● **Task brief**
Go through the listing and pick out each line with the word "BARO" in it.

● **Stored data**
******

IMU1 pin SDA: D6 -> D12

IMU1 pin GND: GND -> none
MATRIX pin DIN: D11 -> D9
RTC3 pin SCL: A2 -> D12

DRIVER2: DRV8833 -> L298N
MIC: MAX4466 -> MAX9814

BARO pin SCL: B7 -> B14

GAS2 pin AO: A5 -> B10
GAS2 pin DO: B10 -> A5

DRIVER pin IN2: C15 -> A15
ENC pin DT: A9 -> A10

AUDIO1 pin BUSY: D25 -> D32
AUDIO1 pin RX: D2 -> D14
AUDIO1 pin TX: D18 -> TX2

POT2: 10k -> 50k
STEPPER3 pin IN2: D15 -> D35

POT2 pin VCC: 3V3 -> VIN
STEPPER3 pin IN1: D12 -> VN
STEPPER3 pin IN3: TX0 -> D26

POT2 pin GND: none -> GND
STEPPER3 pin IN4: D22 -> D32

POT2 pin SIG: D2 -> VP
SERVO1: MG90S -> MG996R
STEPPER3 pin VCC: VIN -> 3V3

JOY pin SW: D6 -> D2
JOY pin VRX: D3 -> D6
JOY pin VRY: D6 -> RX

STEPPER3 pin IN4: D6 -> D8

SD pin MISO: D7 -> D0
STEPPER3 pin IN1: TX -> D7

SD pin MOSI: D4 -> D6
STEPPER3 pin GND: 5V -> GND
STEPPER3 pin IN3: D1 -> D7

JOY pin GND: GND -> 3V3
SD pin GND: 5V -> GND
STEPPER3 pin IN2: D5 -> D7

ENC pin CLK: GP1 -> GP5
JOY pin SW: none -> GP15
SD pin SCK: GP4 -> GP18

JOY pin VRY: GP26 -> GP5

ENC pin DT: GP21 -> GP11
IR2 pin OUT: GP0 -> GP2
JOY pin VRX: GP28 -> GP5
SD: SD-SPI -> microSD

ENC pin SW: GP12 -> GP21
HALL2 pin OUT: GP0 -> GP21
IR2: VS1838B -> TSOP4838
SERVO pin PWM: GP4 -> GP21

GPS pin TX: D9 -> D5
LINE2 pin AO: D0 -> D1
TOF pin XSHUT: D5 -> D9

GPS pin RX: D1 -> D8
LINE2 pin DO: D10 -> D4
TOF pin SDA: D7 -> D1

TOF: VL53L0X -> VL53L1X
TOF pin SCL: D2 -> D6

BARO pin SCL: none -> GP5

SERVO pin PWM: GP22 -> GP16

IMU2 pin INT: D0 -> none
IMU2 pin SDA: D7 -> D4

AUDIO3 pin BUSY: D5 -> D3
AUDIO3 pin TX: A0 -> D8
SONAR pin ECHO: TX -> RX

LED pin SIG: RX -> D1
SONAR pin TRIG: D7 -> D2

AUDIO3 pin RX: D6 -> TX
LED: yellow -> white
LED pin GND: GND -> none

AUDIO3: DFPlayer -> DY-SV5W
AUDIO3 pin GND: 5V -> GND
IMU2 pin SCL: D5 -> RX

******

● **Response**
BARO pin SCL: B7 -> B14
BARO pin SCL: none -> GP5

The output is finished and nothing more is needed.